Data in this exercise below:

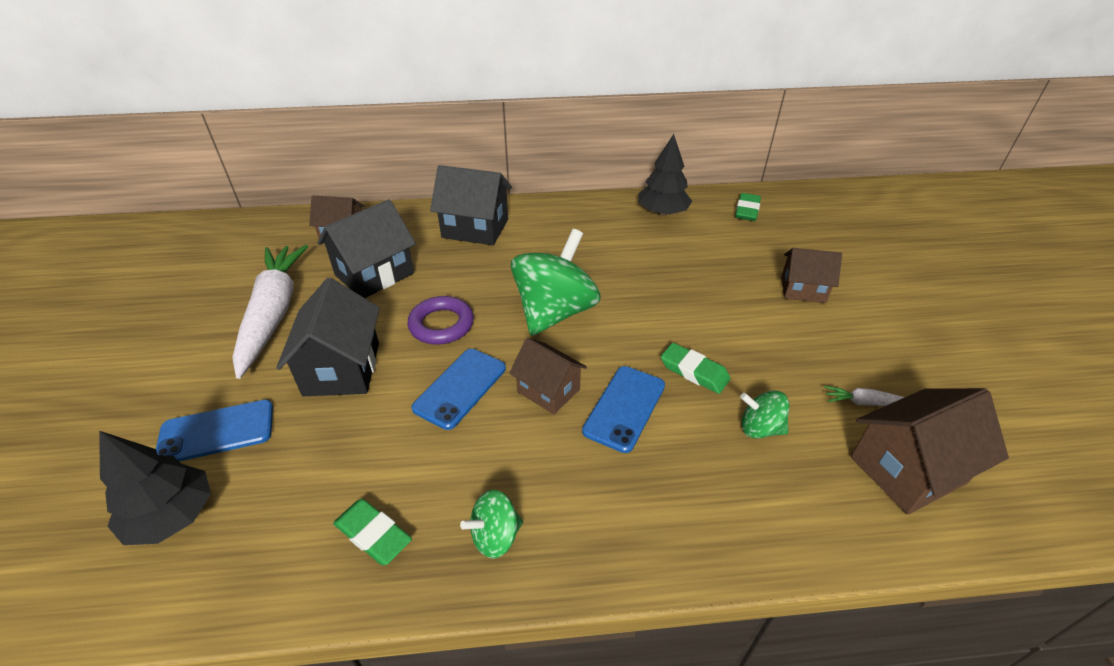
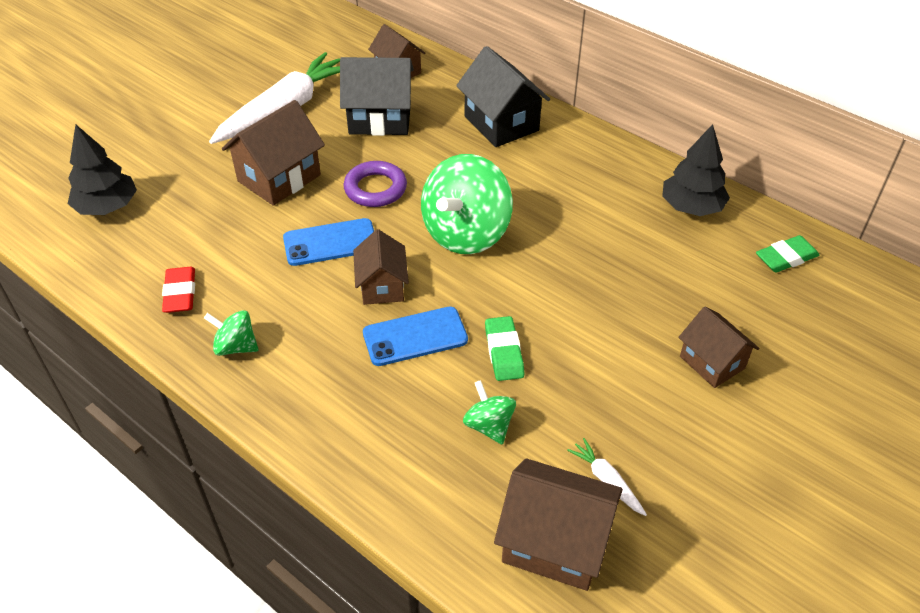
camera: 45 degrees right, 5 degrees up
blue phone [156,400,273,461] -> none
black house [276,278,380,396] -> brown house [222,100,325,206]
green eraser [333,499,412,565] -> red eraser [162,266,195,313]
green spinning top [511,229,601,336] -> green spinning top turned 135 degrees clockwise [421,154,513,254]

End of Data in this exercise.

● Aim of the task:
All of the data above is to be repeated exactly, with the pictures left out.

● Response box:
camera: 45 degrees right, 5 degrees up
blue phone [156,400,273,461] -> none
black house [276,278,380,396] -> brown house [222,100,325,206]
green eraser [333,499,412,565] -> red eraser [162,266,195,313]
green spinning top [511,229,601,336] -> green spinning top turned 135 degrees clockwise [421,154,513,254]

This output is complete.